- **ACTION ITEM**: For the entries that follow, restate word for word the line containing "green cap [737,237,820,292]", the line containing "green fork [265,213,375,267]", and every line that lies between them.
"""
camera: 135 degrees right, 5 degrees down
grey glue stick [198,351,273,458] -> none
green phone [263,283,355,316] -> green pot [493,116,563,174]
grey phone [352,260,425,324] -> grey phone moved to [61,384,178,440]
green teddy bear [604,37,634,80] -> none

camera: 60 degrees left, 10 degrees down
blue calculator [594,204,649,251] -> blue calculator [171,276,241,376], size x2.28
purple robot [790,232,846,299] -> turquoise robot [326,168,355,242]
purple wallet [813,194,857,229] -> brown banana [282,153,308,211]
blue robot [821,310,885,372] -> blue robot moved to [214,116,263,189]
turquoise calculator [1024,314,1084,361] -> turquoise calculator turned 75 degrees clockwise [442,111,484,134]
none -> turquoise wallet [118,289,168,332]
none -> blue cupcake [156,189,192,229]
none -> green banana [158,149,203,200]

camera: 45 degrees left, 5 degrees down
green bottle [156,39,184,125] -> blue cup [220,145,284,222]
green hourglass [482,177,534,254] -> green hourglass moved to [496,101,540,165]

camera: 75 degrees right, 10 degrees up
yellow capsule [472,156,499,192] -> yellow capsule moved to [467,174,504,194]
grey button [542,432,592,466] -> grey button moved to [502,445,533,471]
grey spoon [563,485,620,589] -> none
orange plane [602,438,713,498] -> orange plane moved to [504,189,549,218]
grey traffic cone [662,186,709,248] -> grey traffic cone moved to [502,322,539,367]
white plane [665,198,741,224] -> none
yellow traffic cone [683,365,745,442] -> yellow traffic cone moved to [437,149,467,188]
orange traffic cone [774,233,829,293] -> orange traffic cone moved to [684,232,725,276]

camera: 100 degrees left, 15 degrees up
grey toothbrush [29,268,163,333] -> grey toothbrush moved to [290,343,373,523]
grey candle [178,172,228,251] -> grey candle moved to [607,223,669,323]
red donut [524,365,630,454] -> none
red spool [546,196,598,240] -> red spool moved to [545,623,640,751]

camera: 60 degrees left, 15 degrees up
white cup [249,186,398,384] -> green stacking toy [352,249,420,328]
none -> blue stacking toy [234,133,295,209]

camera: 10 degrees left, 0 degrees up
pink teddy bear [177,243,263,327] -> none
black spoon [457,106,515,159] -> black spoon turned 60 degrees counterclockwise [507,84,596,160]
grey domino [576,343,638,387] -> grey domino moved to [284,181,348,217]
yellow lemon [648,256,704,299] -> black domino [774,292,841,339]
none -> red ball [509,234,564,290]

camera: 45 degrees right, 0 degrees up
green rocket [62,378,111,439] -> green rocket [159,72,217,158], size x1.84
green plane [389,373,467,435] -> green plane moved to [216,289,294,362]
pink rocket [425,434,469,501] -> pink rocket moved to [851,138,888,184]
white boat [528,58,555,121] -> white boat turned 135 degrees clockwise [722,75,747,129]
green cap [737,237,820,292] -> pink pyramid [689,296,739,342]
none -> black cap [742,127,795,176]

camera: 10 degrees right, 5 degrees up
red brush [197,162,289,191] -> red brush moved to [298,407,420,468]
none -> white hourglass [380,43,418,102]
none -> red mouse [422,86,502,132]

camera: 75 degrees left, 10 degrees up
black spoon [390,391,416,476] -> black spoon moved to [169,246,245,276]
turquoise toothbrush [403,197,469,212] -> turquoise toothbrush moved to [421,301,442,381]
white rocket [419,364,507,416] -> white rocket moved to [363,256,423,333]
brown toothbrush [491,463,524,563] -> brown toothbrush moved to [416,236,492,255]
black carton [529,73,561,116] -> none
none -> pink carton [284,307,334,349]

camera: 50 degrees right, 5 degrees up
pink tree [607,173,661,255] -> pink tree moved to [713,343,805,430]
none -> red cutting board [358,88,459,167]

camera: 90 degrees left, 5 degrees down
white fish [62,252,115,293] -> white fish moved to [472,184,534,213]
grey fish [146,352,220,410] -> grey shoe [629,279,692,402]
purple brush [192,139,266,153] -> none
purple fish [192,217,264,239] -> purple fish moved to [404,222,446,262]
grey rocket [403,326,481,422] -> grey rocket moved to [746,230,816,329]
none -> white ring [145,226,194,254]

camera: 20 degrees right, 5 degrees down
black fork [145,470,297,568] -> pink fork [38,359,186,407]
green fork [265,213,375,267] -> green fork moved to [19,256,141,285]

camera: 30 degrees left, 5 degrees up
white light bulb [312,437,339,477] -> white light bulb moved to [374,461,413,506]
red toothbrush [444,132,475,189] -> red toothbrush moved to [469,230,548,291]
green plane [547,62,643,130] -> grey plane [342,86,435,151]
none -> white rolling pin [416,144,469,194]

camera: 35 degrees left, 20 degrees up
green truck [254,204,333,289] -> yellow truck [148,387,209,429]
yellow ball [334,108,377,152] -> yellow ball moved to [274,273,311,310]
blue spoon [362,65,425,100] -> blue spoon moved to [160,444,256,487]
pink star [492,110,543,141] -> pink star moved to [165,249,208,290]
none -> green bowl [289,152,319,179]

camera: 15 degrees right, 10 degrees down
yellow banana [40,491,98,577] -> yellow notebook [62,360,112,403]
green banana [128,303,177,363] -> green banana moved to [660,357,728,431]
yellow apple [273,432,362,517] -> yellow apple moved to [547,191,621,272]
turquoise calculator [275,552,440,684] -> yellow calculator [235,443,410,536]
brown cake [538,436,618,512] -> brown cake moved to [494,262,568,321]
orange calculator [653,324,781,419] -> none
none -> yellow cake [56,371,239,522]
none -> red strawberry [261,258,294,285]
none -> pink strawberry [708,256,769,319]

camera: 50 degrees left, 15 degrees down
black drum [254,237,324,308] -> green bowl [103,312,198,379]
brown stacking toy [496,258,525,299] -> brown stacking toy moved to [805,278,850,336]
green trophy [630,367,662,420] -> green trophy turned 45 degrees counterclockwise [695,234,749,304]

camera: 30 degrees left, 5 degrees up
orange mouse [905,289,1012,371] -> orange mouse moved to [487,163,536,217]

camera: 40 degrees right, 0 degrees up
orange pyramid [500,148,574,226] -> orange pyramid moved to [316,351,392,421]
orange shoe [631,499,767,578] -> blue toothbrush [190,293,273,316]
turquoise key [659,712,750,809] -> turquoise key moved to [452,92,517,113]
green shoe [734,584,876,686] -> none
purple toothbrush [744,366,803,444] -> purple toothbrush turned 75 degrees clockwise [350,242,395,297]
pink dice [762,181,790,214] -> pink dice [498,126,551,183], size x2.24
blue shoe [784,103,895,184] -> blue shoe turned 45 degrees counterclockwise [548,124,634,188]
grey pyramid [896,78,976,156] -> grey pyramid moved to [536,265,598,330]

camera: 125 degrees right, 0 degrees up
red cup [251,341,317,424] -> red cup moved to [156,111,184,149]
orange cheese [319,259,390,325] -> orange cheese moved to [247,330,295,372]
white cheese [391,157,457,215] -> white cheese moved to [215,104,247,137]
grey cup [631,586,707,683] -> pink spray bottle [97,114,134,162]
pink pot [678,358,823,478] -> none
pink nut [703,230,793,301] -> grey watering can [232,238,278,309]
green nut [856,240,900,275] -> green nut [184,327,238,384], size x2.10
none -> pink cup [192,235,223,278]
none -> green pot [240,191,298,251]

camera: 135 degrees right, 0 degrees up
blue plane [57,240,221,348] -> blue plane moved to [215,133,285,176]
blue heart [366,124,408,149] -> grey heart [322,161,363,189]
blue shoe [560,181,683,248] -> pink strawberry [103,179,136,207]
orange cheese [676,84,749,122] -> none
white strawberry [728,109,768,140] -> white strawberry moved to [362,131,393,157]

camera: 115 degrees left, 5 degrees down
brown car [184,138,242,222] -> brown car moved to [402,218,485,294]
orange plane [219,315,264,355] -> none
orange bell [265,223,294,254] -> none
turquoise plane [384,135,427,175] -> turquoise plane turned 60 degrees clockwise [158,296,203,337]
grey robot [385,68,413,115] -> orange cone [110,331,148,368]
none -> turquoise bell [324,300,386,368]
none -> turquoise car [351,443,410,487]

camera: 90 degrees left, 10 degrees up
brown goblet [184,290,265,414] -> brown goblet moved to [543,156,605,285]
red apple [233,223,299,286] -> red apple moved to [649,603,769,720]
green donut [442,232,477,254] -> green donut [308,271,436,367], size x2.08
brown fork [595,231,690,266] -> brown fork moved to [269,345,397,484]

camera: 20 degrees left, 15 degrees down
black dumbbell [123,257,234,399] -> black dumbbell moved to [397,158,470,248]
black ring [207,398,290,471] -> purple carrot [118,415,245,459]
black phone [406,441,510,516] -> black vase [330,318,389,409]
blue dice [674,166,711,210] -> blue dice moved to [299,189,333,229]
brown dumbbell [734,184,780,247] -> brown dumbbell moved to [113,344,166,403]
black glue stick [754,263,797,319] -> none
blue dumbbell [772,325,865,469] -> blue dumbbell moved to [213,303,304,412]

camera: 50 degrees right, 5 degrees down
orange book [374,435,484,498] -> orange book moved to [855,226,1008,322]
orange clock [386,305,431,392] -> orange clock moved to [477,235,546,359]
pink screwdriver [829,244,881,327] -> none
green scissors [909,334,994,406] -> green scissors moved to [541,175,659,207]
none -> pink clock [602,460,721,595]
"""
- **RESULT**:
green cap [737,237,820,292] -> pink pyramid [689,296,739,342]
none -> black cap [742,127,795,176]

camera: 10 degrees right, 5 degrees up
red brush [197,162,289,191] -> red brush moved to [298,407,420,468]
none -> white hourglass [380,43,418,102]
none -> red mouse [422,86,502,132]

camera: 75 degrees left, 10 degrees up
black spoon [390,391,416,476] -> black spoon moved to [169,246,245,276]
turquoise toothbrush [403,197,469,212] -> turquoise toothbrush moved to [421,301,442,381]
white rocket [419,364,507,416] -> white rocket moved to [363,256,423,333]
brown toothbrush [491,463,524,563] -> brown toothbrush moved to [416,236,492,255]
black carton [529,73,561,116] -> none
none -> pink carton [284,307,334,349]

camera: 50 degrees right, 5 degrees up
pink tree [607,173,661,255] -> pink tree moved to [713,343,805,430]
none -> red cutting board [358,88,459,167]

camera: 90 degrees left, 5 degrees down
white fish [62,252,115,293] -> white fish moved to [472,184,534,213]
grey fish [146,352,220,410] -> grey shoe [629,279,692,402]
purple brush [192,139,266,153] -> none
purple fish [192,217,264,239] -> purple fish moved to [404,222,446,262]
grey rocket [403,326,481,422] -> grey rocket moved to [746,230,816,329]
none -> white ring [145,226,194,254]

camera: 20 degrees right, 5 degrees down
black fork [145,470,297,568] -> pink fork [38,359,186,407]
green fork [265,213,375,267] -> green fork moved to [19,256,141,285]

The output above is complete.